### Task input ###

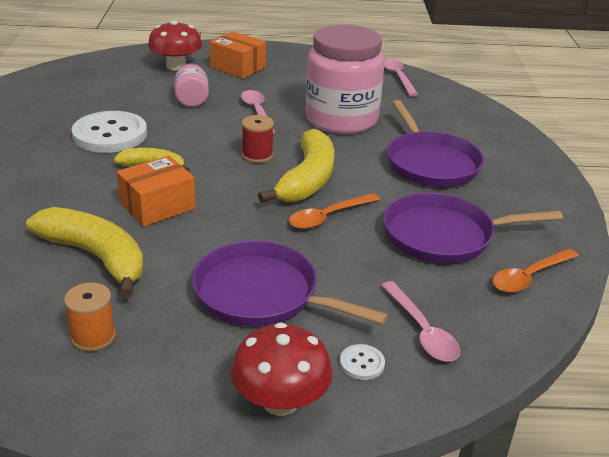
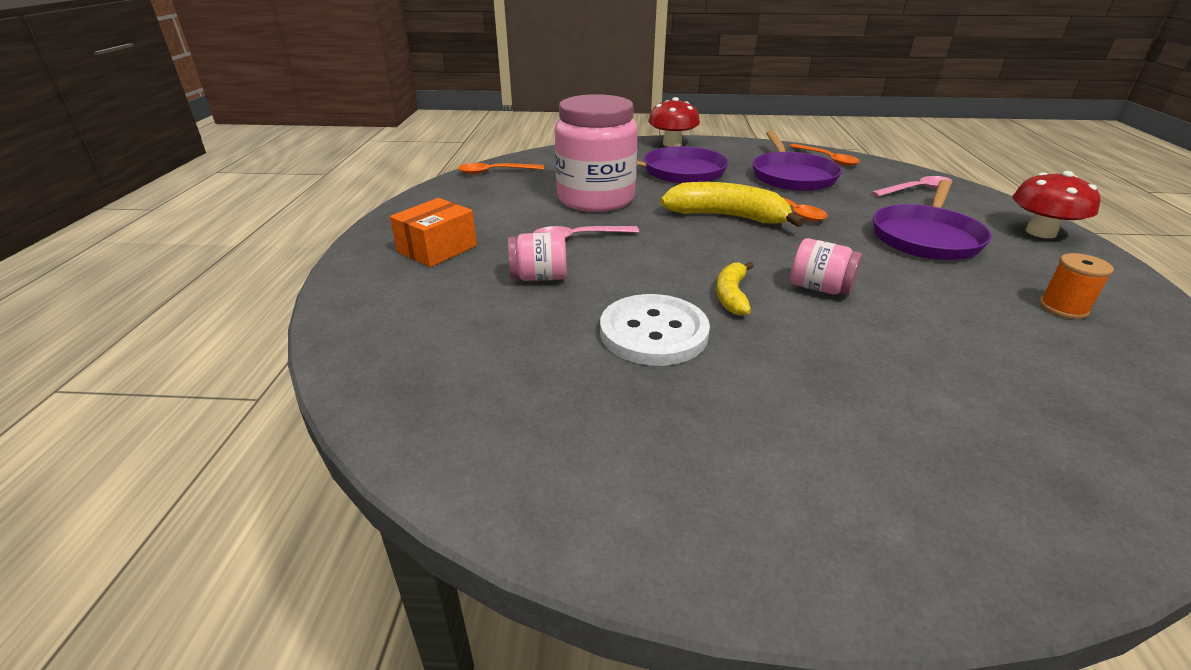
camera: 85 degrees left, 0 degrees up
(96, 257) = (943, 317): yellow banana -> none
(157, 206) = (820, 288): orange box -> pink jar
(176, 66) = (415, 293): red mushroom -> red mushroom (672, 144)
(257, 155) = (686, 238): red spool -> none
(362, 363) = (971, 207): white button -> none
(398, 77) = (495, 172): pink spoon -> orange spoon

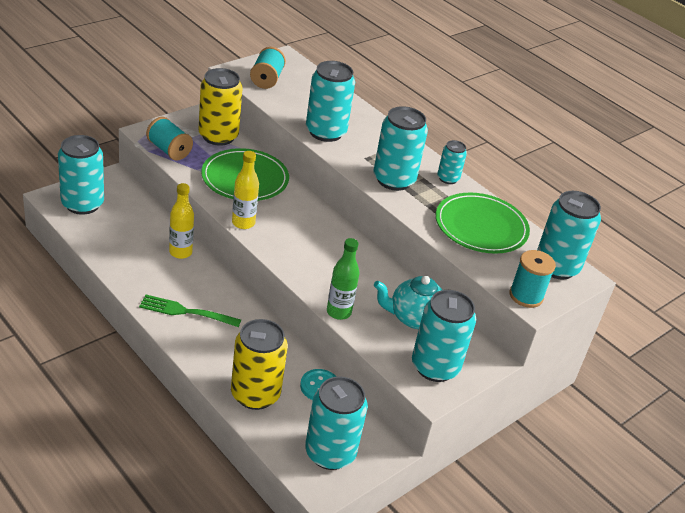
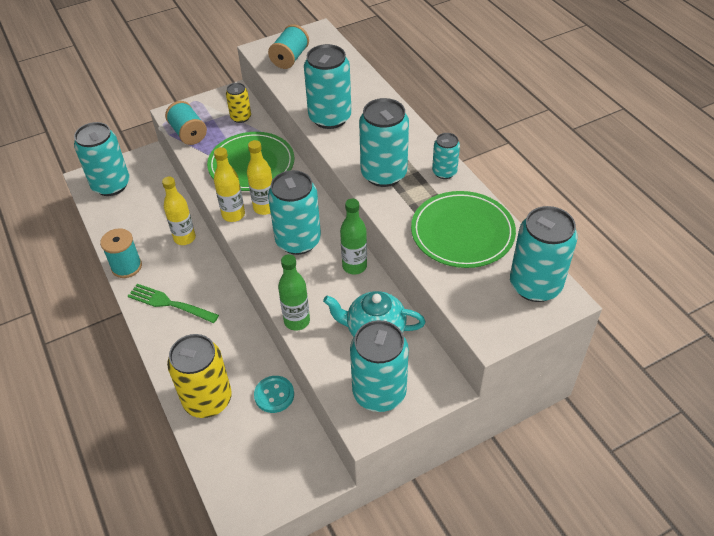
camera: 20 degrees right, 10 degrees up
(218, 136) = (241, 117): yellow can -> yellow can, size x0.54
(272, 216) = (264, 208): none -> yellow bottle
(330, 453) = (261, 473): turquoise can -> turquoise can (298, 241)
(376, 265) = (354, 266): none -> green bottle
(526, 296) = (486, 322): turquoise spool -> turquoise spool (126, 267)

###

* Instructions for the task *
Copy, without any change, the run of lines from the one with "(376, 265) = (354, 266): none -> green bottle" through the end of the entries above.

* Response *
(376, 265) = (354, 266): none -> green bottle
(526, 296) = (486, 322): turquoise spool -> turquoise spool (126, 267)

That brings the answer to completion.